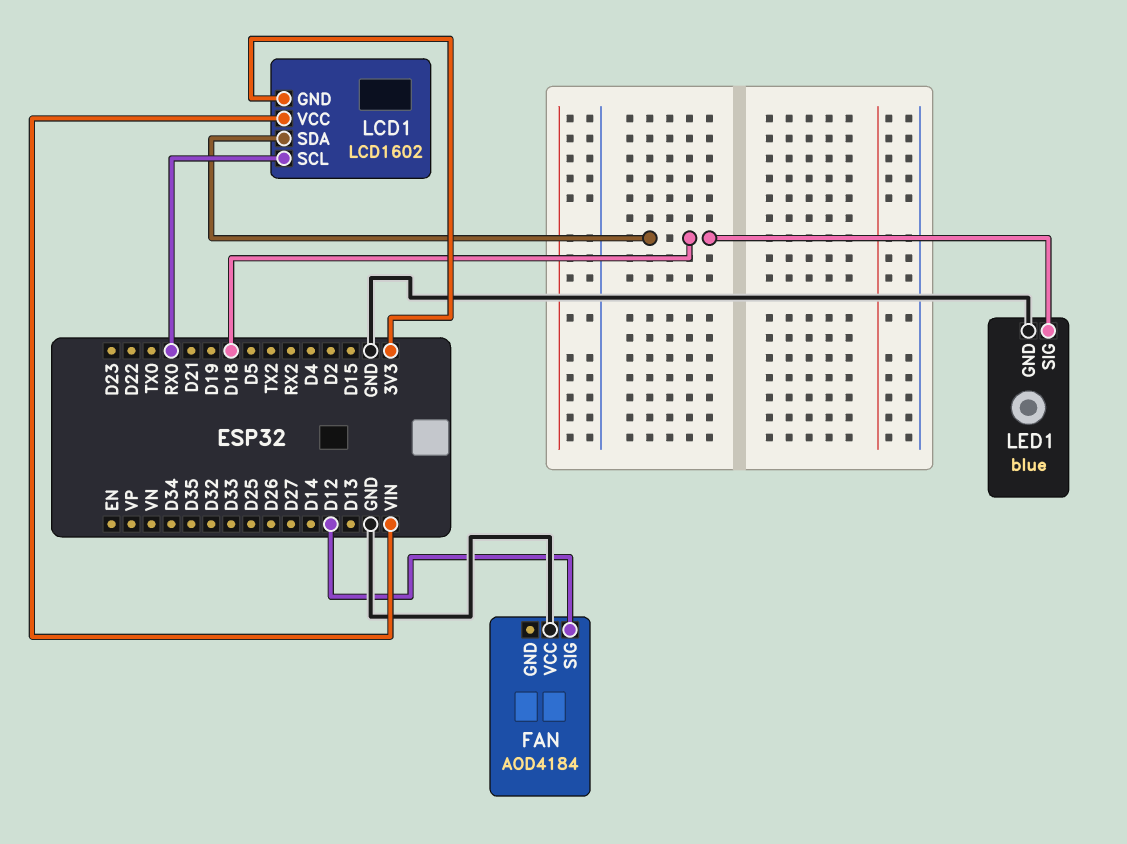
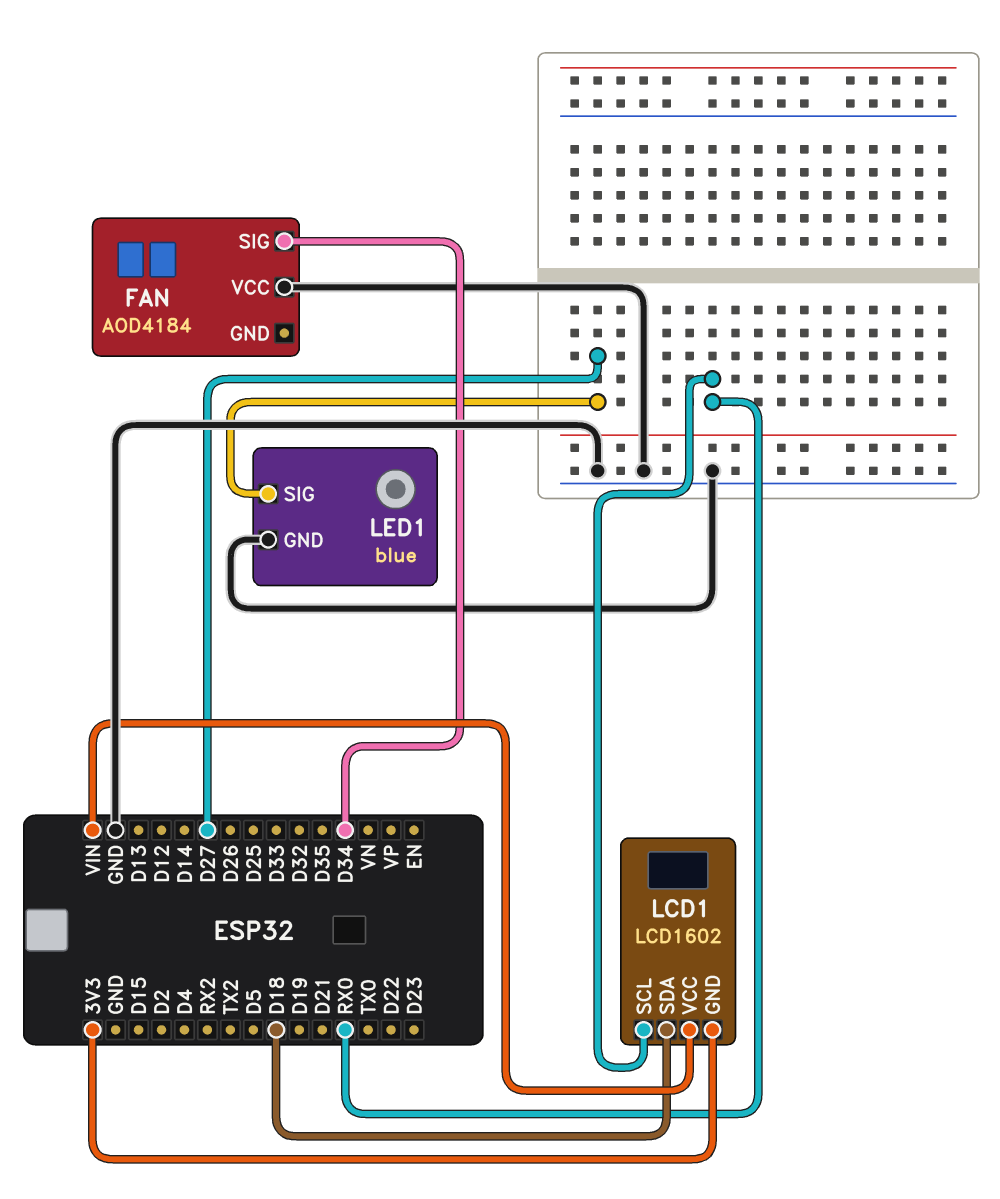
FAN pin SIG: D12 -> D34
LED1 pin SIG: D18 -> D27

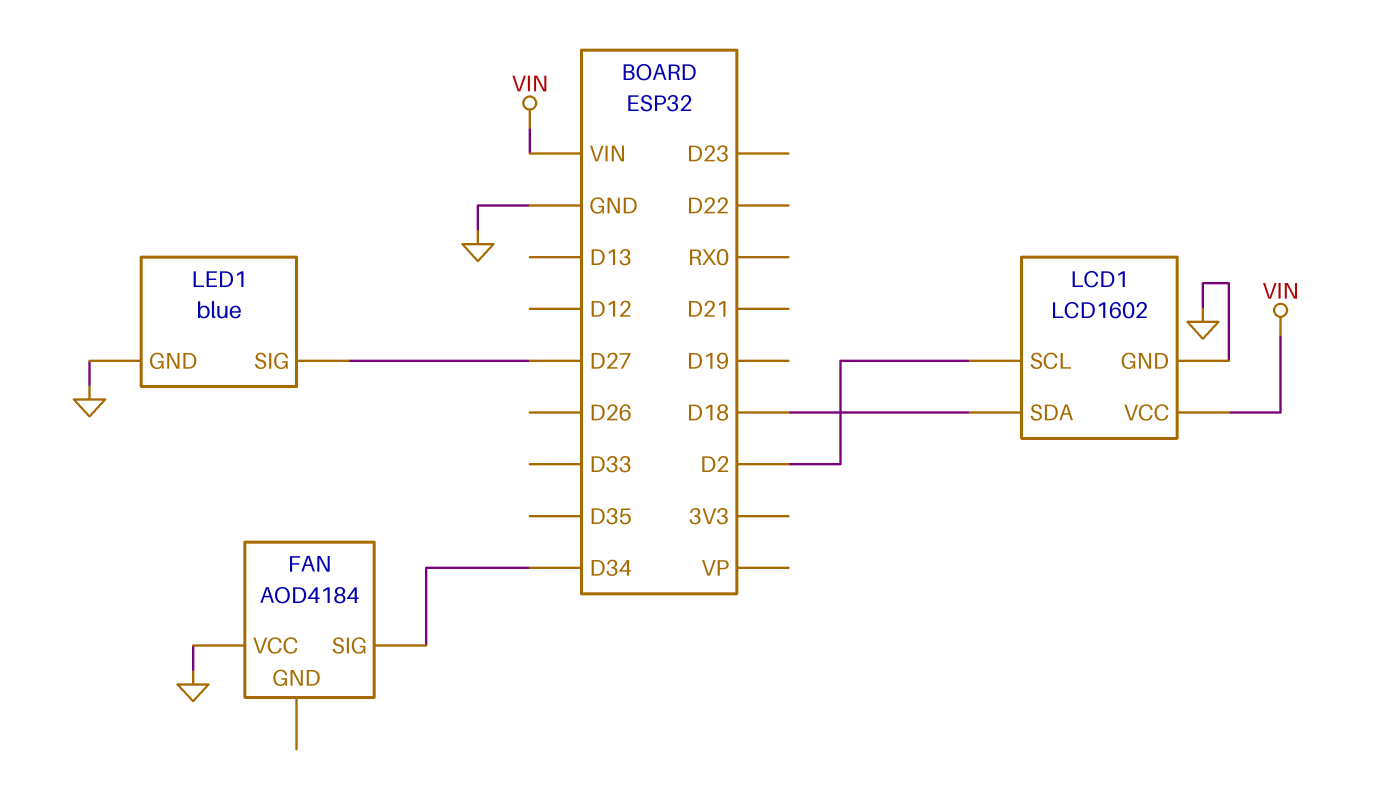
LCD1 pin GND: 3V3 -> GND
LCD1 pin SCL: RX0 -> D2

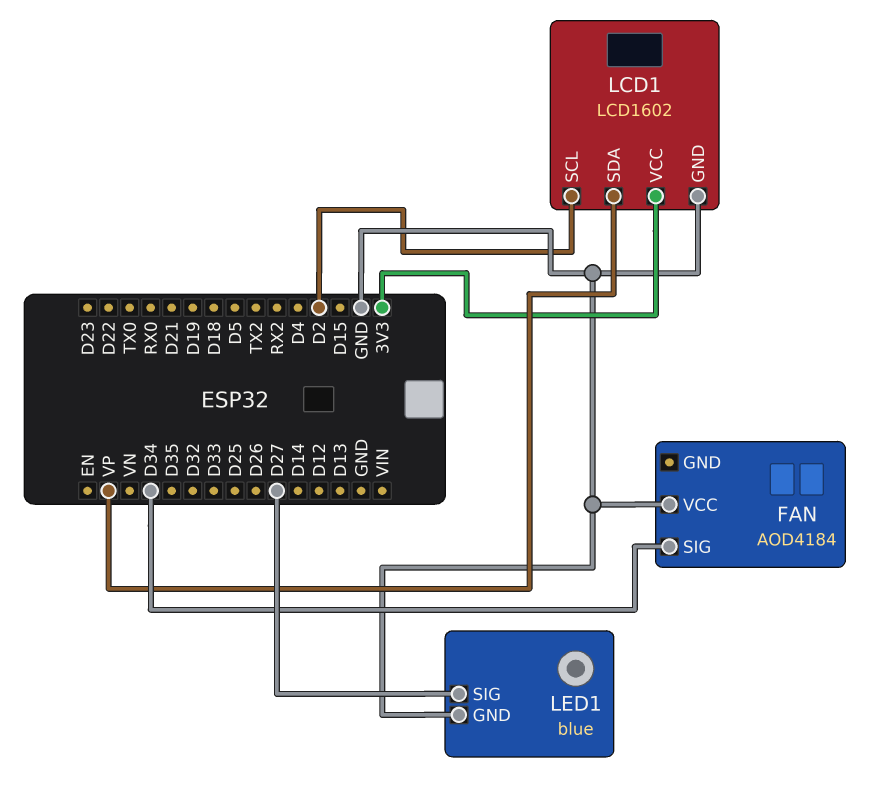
LCD1 pin SDA: D18 -> VP
LCD1 pin VCC: VIN -> 3V3

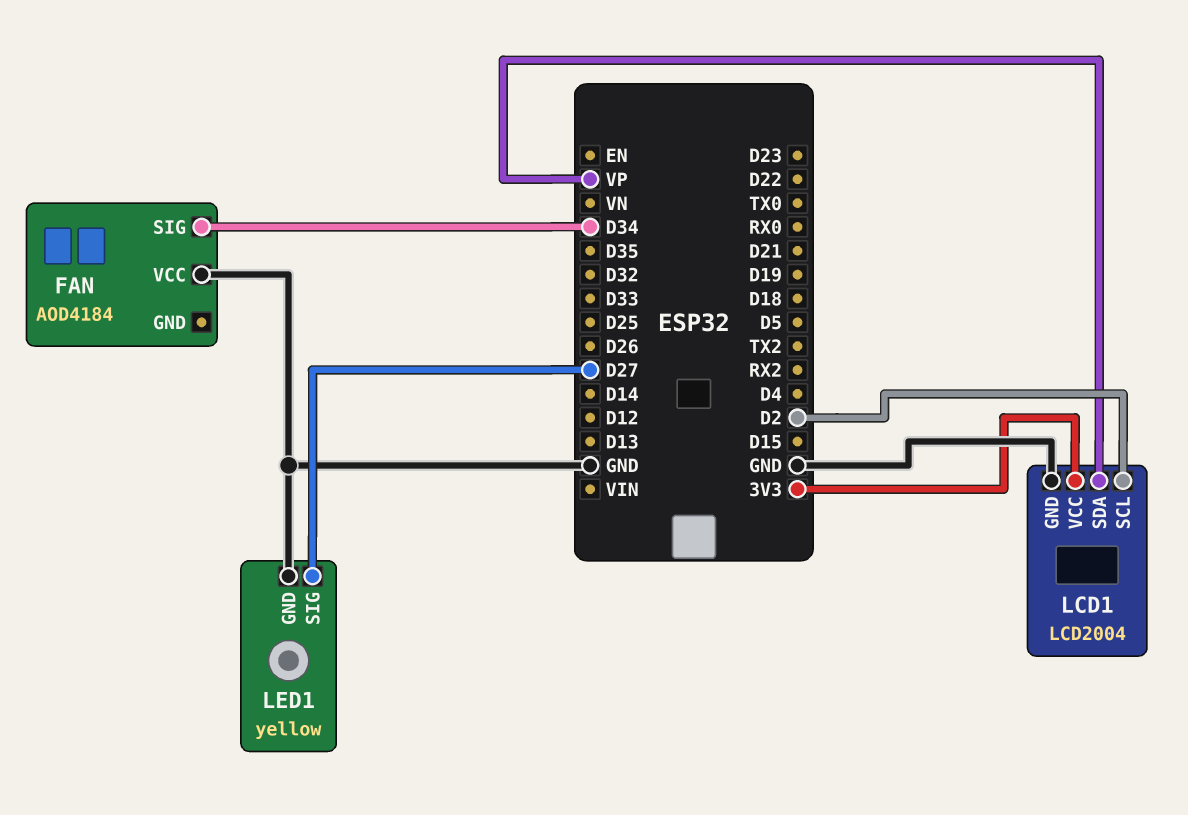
LCD1: LCD1602 -> LCD2004
LED1: blue -> yellow

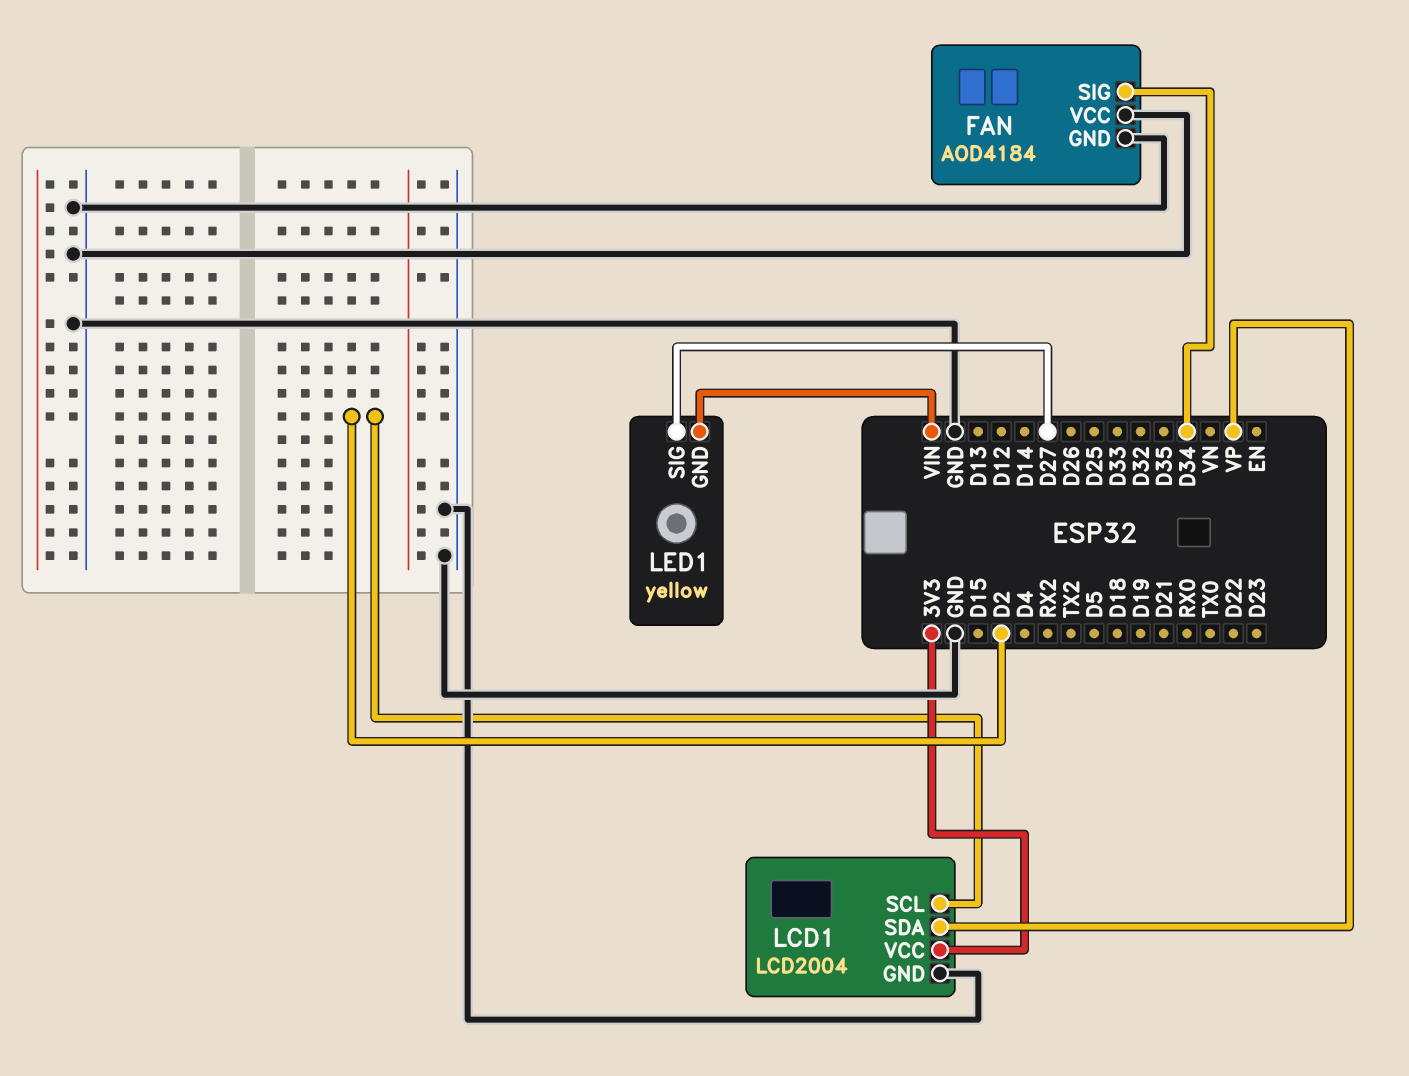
FAN pin GND: none -> GND
LED1 pin GND: GND -> VIN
________________________
*What you will do*:
An exact copy of all the records is required, with the pictures omitted.

*Output of the exercise*:
FAN pin SIG: D12 -> D34
LED1 pin SIG: D18 -> D27

LCD1 pin GND: 3V3 -> GND
LCD1 pin SCL: RX0 -> D2

LCD1 pin SDA: D18 -> VP
LCD1 pin VCC: VIN -> 3V3

LCD1: LCD1602 -> LCD2004
LED1: blue -> yellow

FAN pin GND: none -> GND
LED1 pin GND: GND -> VIN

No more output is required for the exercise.